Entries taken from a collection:
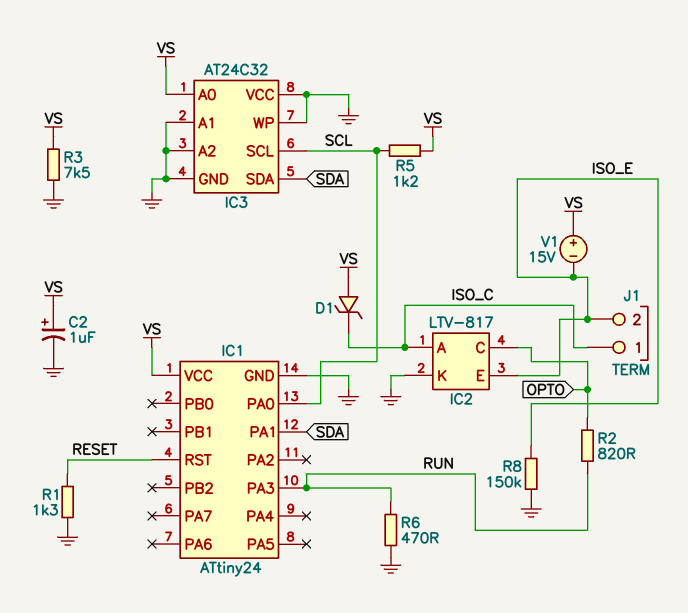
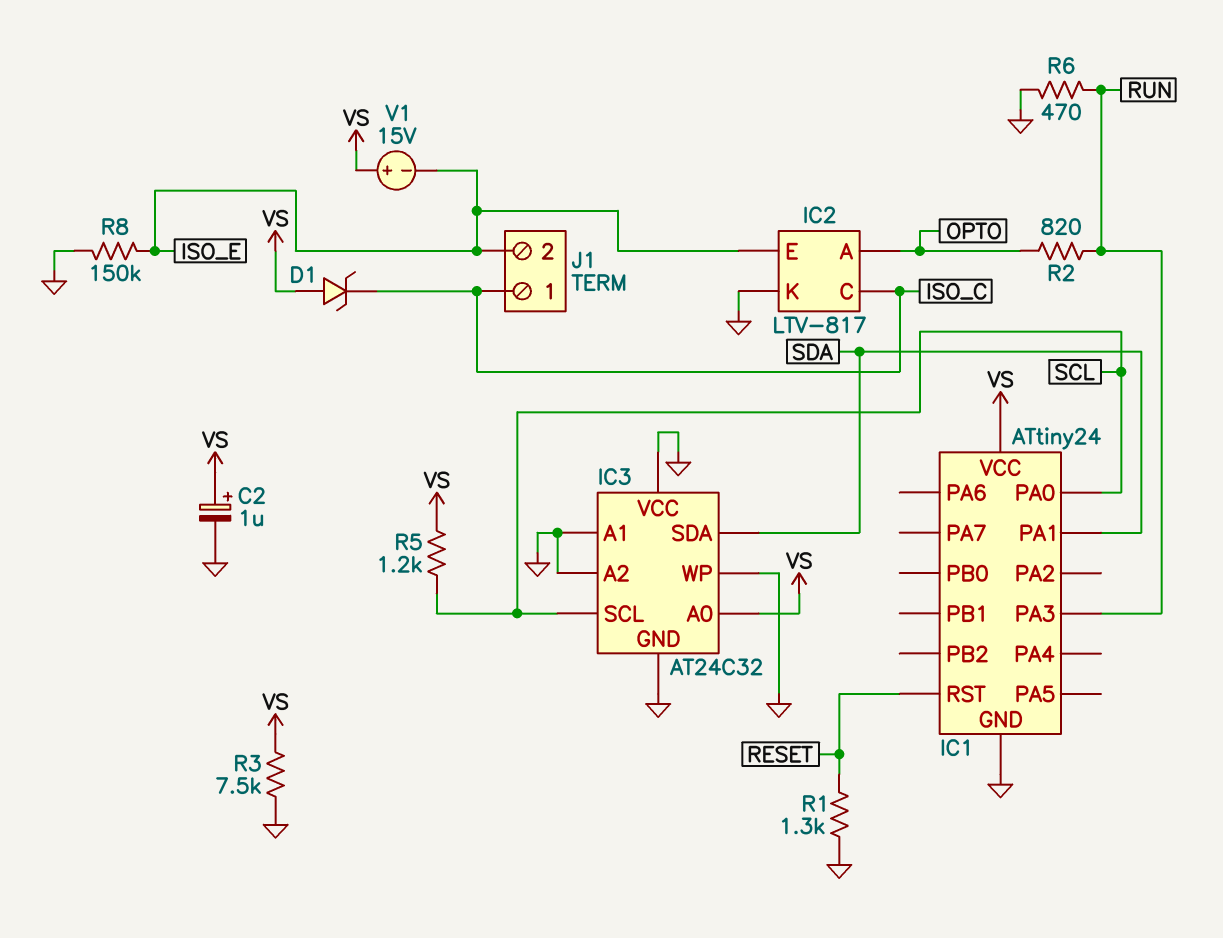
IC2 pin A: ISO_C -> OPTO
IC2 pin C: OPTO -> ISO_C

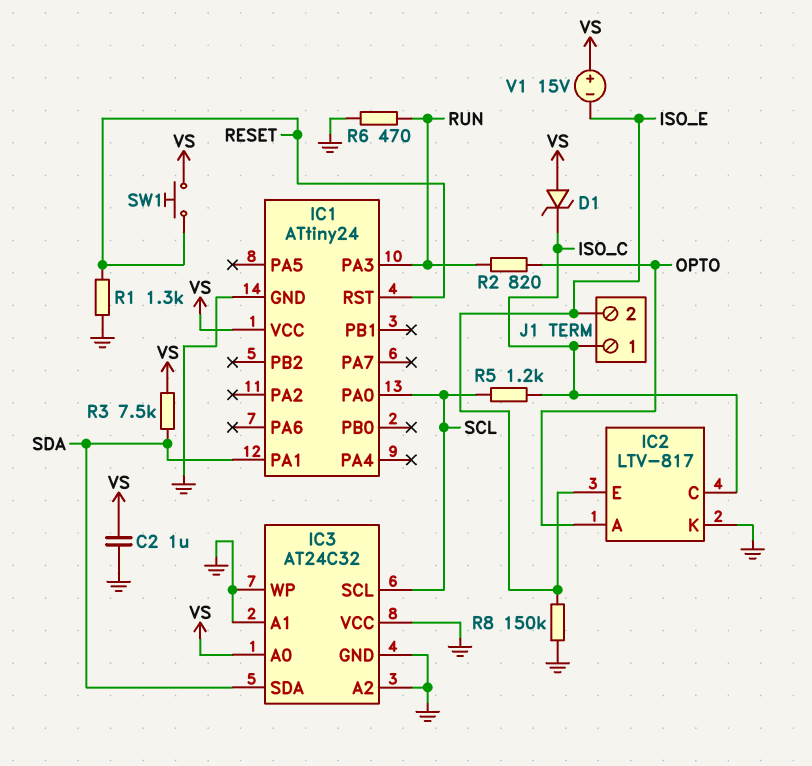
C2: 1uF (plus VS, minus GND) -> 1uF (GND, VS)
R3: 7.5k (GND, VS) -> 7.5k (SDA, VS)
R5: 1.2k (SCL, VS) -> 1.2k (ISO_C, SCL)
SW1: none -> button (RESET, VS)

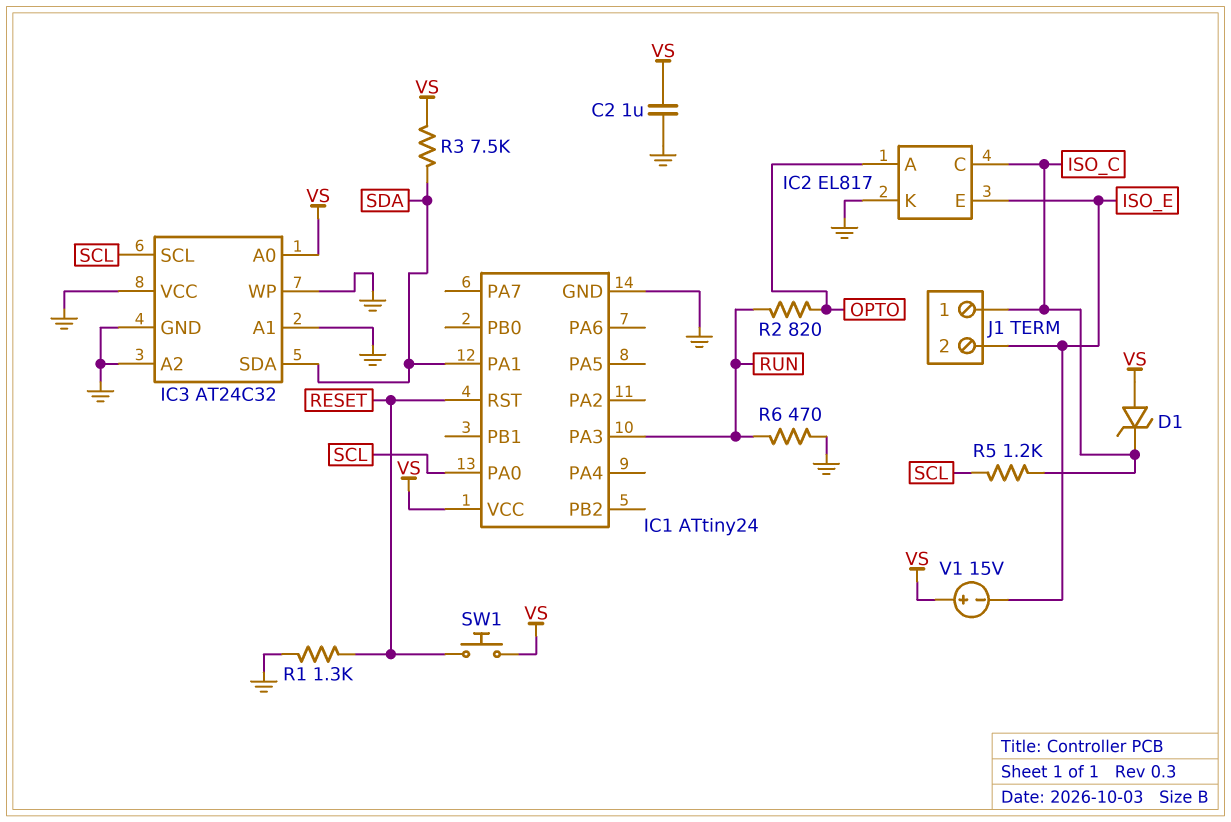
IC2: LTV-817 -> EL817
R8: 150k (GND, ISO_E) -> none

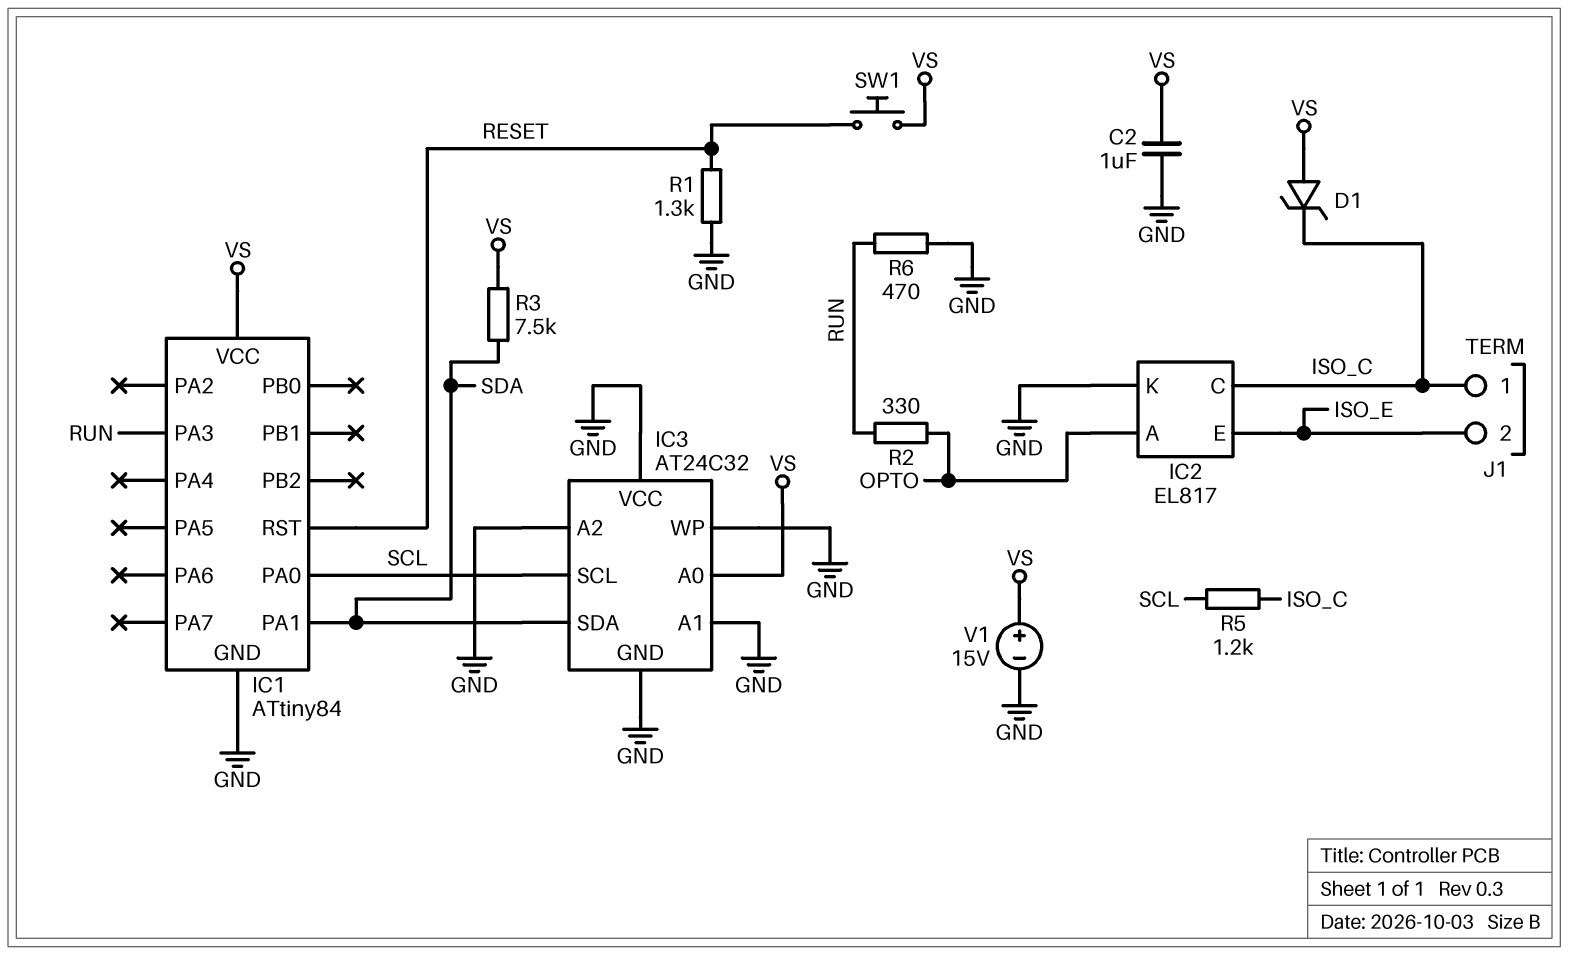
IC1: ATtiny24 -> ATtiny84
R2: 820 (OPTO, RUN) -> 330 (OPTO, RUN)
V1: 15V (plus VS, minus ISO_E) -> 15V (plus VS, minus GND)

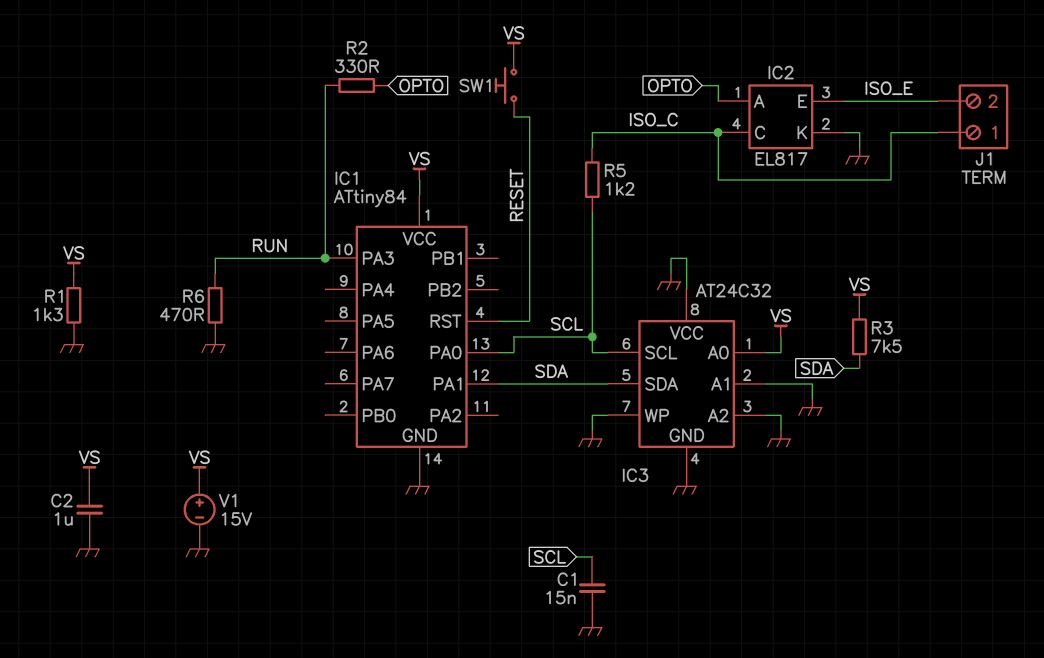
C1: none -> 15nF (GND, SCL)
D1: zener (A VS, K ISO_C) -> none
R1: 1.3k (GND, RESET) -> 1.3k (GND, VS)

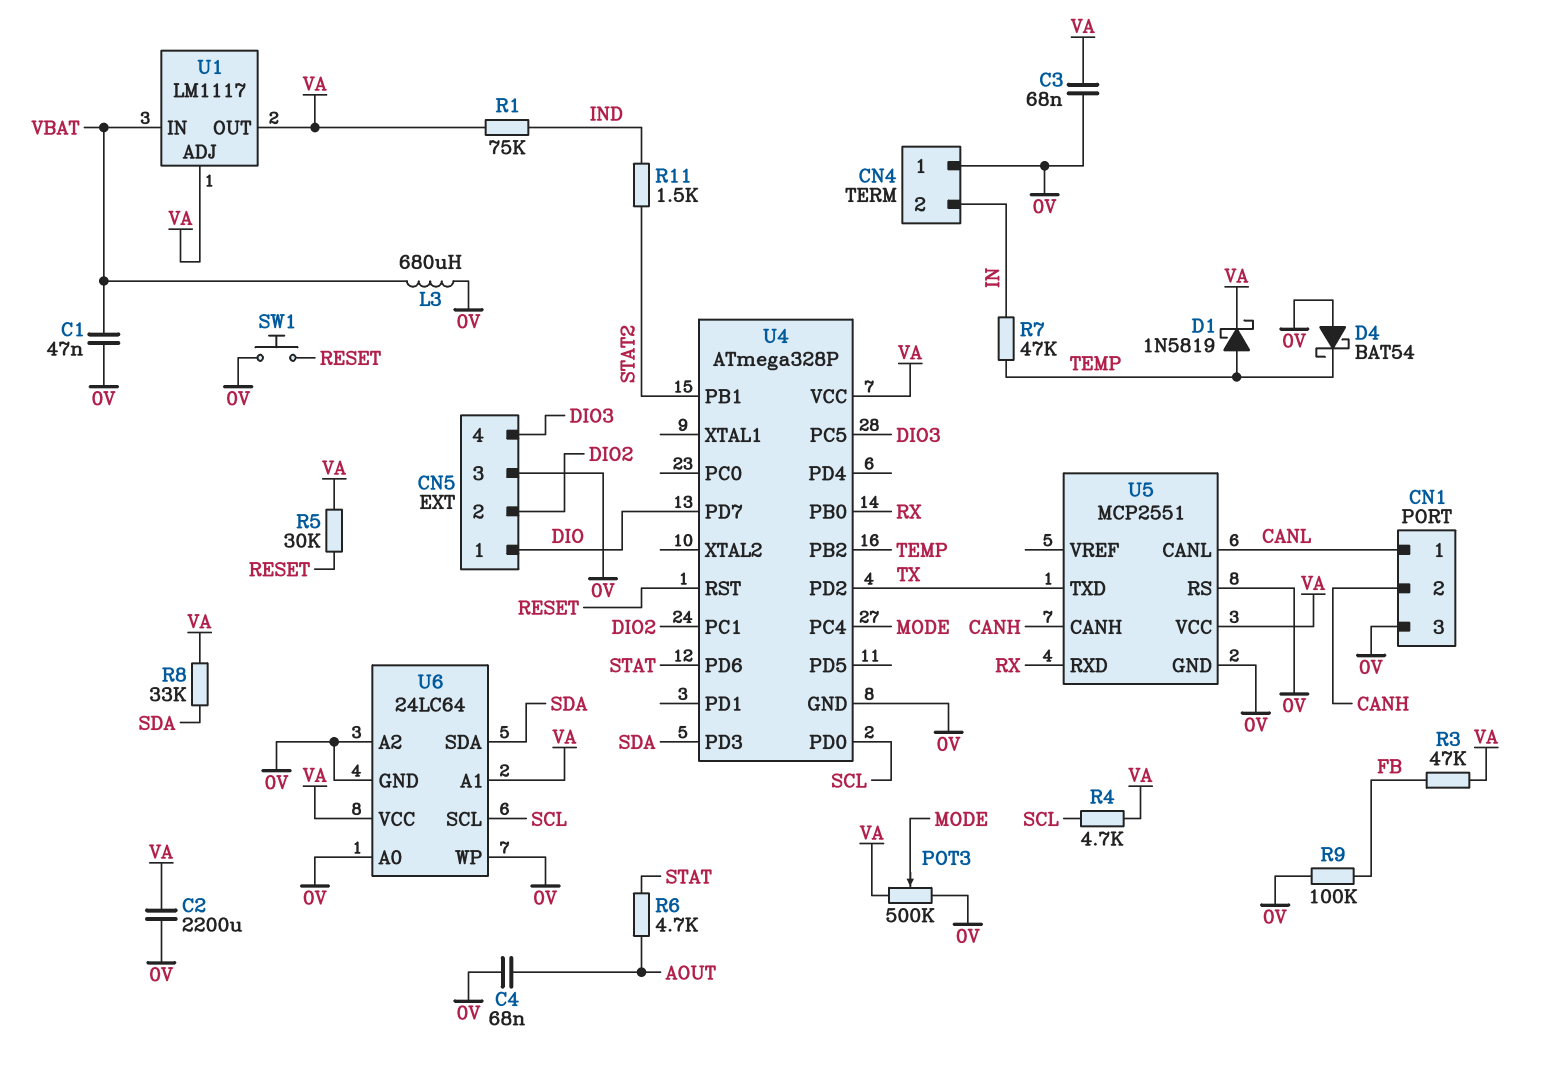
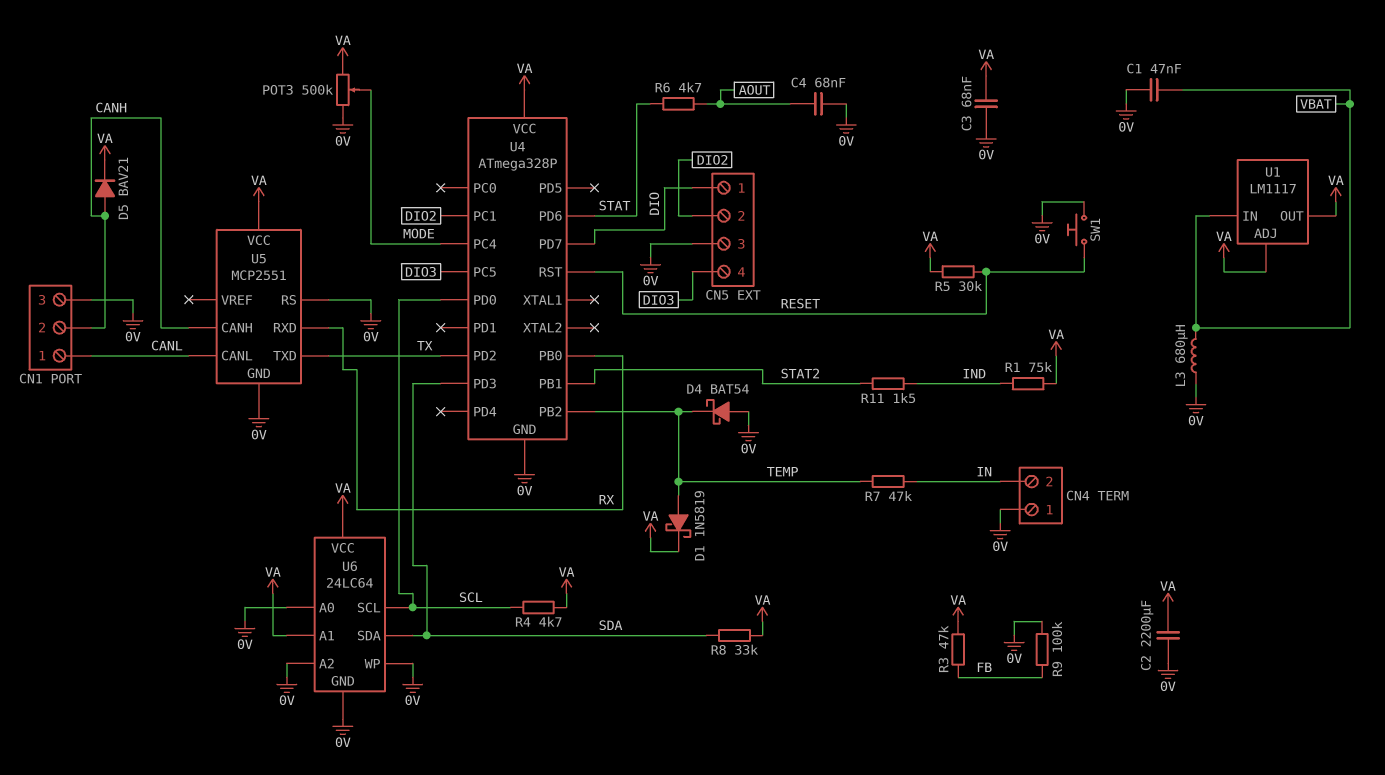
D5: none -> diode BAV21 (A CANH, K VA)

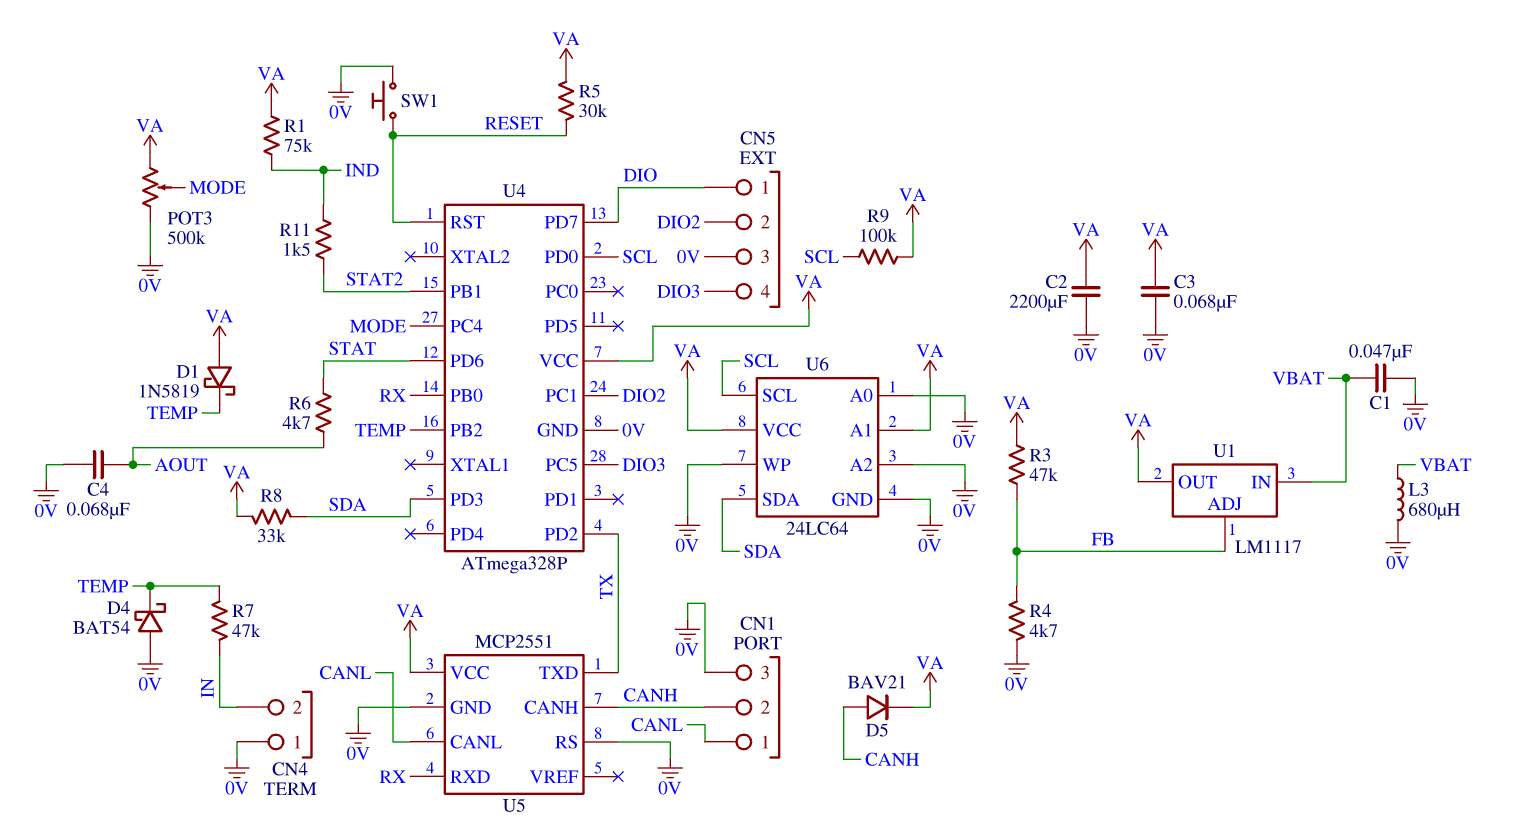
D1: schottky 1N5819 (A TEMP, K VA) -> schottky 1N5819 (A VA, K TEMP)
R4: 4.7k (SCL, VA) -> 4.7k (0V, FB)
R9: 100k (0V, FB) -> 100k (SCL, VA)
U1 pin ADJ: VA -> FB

Assignment: The lines to return are those in the entries above that include "plus".

Exercise response:
C2: 1uF (plus VS, minus GND) -> 1uF (GND, VS)
V1: 15V (plus VS, minus ISO_E) -> 15V (plus VS, minus GND)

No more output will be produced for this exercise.